◆ OBJECTIVE ◆
Extract from the listing below every line that contains the string "grace".

◆ STORED RECORDS ◆
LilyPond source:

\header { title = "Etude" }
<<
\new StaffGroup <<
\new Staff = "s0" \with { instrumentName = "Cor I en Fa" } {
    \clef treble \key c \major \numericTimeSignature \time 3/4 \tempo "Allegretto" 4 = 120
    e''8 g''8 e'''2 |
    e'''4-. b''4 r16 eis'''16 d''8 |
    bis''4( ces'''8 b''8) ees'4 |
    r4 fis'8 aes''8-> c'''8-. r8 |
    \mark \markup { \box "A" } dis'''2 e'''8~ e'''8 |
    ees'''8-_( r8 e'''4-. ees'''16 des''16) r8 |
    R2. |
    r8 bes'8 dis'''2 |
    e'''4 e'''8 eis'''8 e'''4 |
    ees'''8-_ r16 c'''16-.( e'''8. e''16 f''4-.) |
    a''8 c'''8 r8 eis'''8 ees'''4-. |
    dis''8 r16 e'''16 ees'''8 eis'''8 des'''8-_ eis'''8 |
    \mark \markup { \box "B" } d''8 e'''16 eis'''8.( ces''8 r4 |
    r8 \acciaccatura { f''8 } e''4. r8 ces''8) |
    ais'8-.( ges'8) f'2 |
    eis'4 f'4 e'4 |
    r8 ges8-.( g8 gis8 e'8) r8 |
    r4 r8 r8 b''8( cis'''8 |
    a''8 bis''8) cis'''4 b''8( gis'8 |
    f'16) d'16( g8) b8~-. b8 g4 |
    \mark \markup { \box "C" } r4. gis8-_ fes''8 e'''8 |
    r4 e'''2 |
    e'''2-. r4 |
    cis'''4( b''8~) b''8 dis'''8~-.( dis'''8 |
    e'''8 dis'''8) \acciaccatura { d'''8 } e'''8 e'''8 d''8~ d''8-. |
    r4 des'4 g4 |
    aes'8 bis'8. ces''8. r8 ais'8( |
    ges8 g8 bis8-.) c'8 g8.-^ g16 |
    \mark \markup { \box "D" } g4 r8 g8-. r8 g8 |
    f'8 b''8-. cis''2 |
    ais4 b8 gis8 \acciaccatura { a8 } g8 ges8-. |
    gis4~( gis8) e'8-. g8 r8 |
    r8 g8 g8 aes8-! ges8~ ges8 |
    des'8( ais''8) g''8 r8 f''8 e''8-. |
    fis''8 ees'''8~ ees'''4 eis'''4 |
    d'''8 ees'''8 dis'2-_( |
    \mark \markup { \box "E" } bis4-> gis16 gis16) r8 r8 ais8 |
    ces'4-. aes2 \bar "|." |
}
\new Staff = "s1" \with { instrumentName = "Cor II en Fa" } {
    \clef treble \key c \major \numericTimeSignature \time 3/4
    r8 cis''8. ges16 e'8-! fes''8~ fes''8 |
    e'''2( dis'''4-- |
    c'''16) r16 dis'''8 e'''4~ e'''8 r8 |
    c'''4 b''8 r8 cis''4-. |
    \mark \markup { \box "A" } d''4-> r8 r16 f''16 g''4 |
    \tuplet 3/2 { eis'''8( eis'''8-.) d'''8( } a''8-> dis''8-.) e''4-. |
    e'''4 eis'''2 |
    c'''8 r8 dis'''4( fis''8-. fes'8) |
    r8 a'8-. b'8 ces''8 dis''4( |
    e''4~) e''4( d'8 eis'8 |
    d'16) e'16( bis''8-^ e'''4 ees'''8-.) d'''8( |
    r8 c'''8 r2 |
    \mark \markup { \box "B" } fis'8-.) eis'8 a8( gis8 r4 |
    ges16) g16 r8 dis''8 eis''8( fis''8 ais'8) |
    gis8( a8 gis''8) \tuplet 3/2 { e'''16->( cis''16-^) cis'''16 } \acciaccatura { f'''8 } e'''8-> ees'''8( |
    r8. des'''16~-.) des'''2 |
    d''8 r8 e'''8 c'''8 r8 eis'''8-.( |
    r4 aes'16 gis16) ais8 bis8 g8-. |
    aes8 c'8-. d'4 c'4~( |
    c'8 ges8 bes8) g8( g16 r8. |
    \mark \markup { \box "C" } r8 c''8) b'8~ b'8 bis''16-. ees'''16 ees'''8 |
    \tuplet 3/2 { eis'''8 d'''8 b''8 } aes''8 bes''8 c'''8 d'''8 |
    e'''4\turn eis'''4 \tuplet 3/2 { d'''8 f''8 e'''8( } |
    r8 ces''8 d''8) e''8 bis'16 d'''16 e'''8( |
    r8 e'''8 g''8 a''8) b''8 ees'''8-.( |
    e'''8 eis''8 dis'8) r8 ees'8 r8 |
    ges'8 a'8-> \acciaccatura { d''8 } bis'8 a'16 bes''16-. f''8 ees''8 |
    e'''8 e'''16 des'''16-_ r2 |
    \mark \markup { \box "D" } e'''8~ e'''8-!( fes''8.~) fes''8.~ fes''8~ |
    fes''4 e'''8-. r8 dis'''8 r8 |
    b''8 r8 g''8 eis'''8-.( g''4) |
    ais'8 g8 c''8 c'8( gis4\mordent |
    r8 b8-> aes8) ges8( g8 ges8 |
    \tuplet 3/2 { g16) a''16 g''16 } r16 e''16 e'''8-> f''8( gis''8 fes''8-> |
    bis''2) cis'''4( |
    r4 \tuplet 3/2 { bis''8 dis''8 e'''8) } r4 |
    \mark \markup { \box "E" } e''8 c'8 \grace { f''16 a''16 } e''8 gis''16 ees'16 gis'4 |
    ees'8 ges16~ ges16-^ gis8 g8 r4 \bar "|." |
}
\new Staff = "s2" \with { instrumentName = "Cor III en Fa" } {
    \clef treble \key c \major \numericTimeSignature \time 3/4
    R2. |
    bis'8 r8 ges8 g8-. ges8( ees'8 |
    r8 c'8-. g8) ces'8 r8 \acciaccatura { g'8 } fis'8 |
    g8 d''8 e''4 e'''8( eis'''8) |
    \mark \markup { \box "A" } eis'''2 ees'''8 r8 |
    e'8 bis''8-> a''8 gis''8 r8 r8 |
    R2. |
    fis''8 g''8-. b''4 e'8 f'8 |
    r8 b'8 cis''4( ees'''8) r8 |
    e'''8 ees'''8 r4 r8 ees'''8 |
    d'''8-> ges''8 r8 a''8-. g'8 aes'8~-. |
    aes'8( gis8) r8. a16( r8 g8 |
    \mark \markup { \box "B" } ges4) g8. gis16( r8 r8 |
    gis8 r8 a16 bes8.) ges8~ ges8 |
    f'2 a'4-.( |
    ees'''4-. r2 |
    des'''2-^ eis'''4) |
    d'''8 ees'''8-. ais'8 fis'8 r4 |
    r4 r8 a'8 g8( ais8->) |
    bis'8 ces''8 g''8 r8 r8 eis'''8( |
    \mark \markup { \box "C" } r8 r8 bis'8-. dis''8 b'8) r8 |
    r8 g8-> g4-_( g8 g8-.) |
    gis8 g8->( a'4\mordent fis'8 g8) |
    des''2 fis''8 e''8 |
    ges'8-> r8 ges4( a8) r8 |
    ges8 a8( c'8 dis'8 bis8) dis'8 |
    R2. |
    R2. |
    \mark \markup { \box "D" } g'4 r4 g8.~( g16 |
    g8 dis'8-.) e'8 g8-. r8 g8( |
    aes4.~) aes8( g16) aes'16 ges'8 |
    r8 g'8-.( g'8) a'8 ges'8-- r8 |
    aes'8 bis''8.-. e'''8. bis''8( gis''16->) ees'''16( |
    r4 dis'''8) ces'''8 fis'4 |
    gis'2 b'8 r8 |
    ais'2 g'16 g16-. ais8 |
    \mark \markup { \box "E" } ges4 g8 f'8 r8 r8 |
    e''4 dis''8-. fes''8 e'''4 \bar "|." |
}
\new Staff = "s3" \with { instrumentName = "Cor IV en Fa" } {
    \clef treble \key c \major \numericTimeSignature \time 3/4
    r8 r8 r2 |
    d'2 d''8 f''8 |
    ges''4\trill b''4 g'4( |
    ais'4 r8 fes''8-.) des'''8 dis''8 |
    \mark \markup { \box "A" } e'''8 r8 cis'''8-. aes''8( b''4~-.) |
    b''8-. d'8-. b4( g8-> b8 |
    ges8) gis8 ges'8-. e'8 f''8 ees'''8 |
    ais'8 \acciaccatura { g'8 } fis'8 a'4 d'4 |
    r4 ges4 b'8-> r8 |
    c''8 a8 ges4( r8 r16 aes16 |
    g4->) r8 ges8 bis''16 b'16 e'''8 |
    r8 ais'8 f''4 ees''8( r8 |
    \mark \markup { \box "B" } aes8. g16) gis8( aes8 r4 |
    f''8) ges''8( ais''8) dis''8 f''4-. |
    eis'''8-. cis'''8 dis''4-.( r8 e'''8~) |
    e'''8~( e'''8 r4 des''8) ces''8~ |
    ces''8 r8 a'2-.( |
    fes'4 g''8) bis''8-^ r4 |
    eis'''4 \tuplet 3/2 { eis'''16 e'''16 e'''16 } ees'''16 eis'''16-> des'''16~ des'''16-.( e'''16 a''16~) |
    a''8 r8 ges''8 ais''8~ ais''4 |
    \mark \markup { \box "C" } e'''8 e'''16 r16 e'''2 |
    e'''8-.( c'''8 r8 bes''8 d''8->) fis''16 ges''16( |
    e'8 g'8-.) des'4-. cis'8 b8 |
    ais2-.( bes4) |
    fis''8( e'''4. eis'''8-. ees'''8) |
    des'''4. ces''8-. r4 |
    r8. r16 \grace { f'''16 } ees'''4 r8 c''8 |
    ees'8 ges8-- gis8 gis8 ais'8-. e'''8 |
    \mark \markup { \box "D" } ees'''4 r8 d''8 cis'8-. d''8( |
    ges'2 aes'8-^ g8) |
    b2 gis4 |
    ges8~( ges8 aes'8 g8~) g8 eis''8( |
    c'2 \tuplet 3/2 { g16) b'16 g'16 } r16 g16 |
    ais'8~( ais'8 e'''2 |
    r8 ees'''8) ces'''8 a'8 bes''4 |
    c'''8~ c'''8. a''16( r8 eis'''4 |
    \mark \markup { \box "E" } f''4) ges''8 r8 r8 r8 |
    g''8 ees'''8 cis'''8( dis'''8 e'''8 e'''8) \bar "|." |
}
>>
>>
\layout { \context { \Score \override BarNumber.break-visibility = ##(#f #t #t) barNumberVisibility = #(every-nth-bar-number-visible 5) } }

◆ TASK RESPONSE ◆
    \mark \markup { \box "E" } e''8 c'8 \grace { f''16 a''16 } e''8 gis''16 ees'16 gis'4 |
    r8. r16 \grace { f'''16 } ees'''4 r8 c''8 |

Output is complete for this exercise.